Before copying, find the line below that contains "(478, 379) = (280, 310): blue"; then return it and all later lines exactly, up to and including the final line, with no pictures.

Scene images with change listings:
• • • • • • •

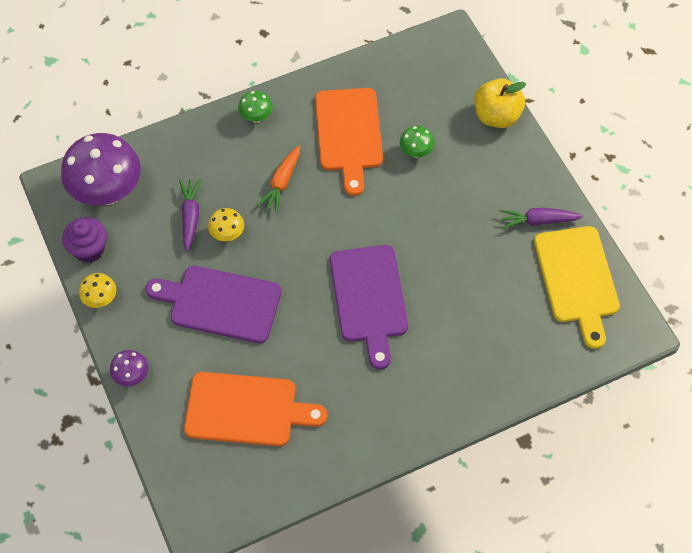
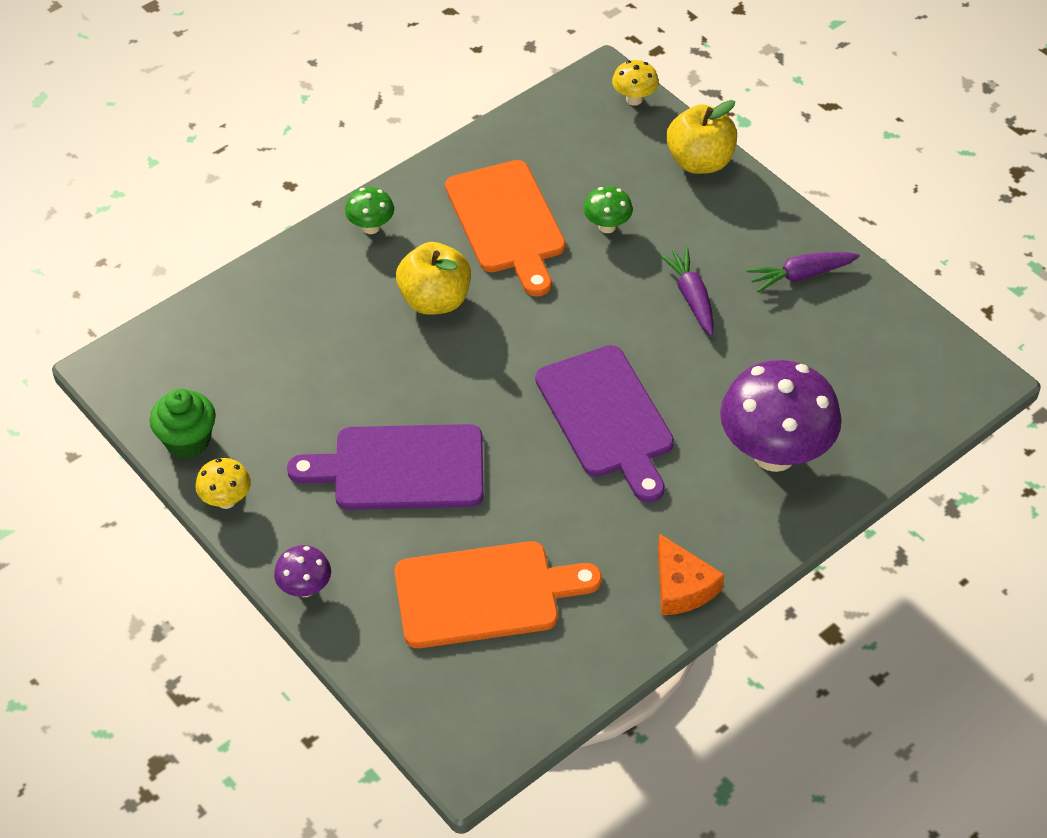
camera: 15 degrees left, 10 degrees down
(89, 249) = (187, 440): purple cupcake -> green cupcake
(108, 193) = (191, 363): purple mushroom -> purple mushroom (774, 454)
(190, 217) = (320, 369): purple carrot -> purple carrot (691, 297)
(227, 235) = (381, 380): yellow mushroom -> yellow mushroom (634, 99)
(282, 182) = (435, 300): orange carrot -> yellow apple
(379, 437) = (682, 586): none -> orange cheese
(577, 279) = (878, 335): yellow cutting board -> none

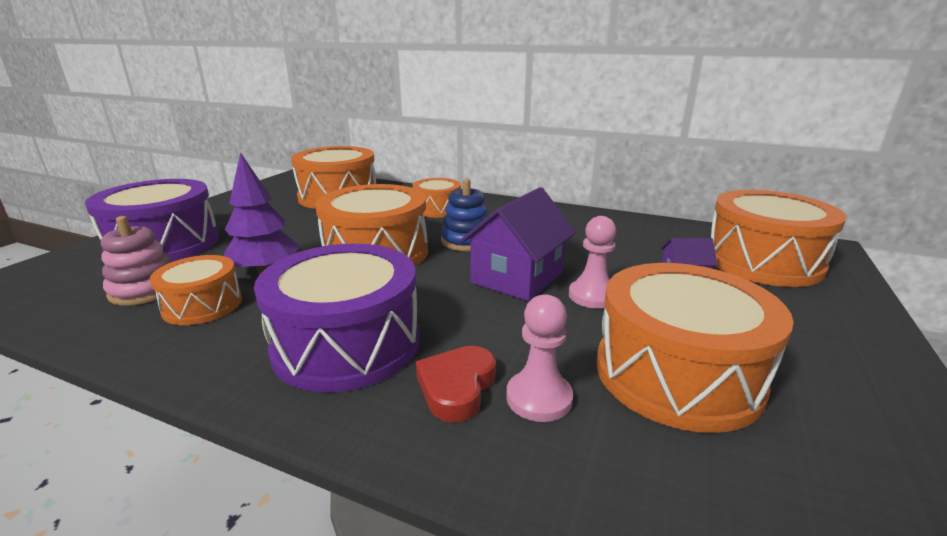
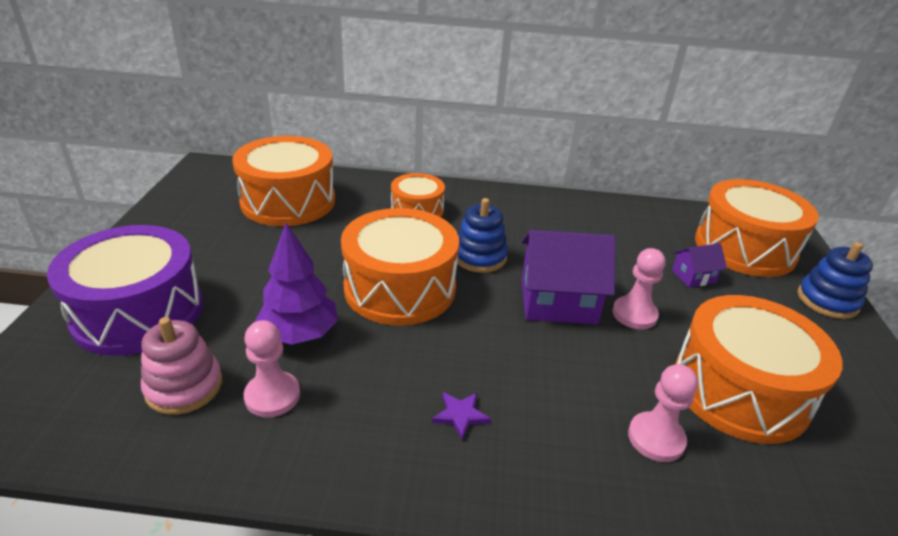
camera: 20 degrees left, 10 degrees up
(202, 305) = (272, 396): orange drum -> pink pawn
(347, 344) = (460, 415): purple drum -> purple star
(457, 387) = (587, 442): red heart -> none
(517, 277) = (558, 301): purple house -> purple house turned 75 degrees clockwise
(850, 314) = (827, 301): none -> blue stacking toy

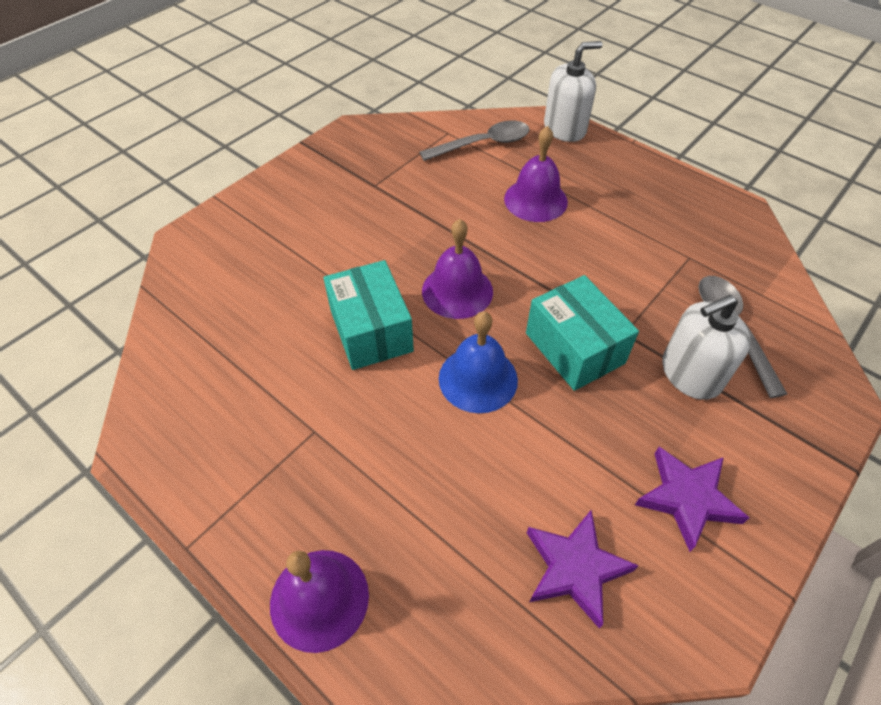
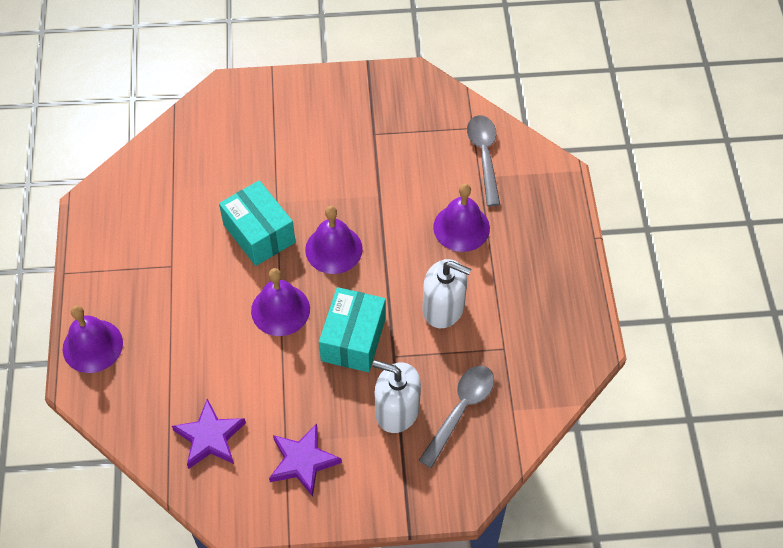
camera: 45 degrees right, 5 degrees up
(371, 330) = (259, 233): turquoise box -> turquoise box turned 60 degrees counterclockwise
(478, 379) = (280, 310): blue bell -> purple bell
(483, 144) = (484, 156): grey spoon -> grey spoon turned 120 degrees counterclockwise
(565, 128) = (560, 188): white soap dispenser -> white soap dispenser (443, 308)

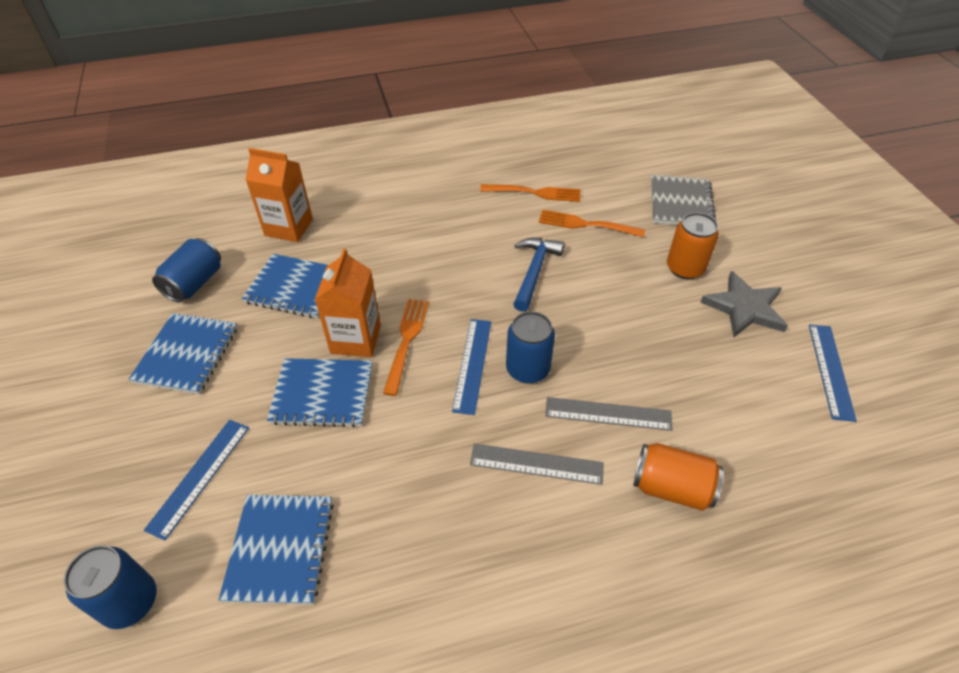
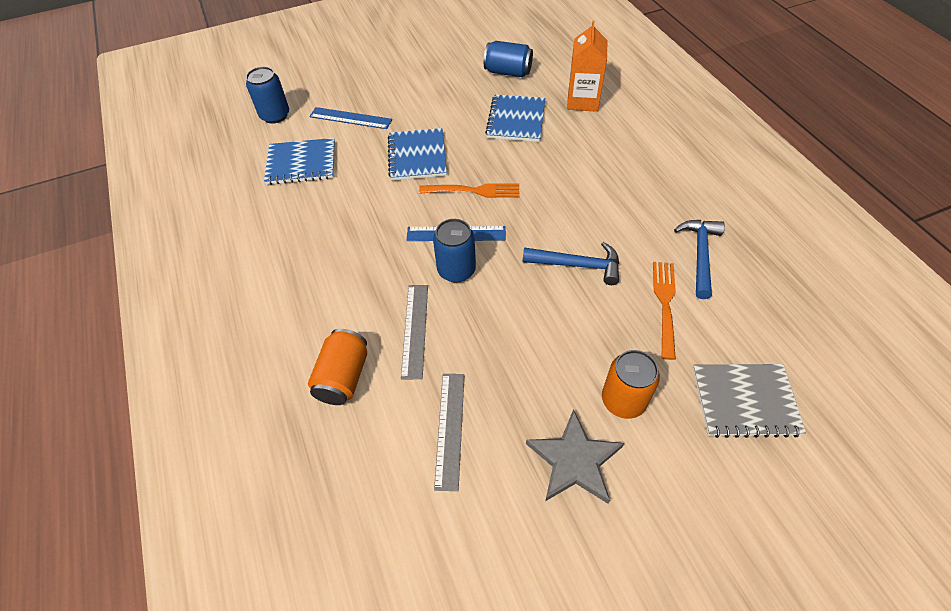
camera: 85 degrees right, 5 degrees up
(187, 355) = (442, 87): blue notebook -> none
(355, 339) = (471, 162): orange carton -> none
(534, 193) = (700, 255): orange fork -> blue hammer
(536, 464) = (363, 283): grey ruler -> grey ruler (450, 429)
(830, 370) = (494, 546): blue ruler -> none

• • • • • • •

* **Solution for this task**:
(478, 379) = (280, 310): blue bell -> purple bell
(483, 144) = (484, 156): grey spoon -> grey spoon turned 120 degrees counterclockwise
(565, 128) = (560, 188): white soap dispenser -> white soap dispenser (443, 308)

camera: 85 degrees right, 5 degrees up
(187, 355) = (442, 87): blue notebook -> none
(355, 339) = (471, 162): orange carton -> none
(534, 193) = (700, 255): orange fork -> blue hammer
(536, 464) = (363, 283): grey ruler -> grey ruler (450, 429)
(830, 370) = (494, 546): blue ruler -> none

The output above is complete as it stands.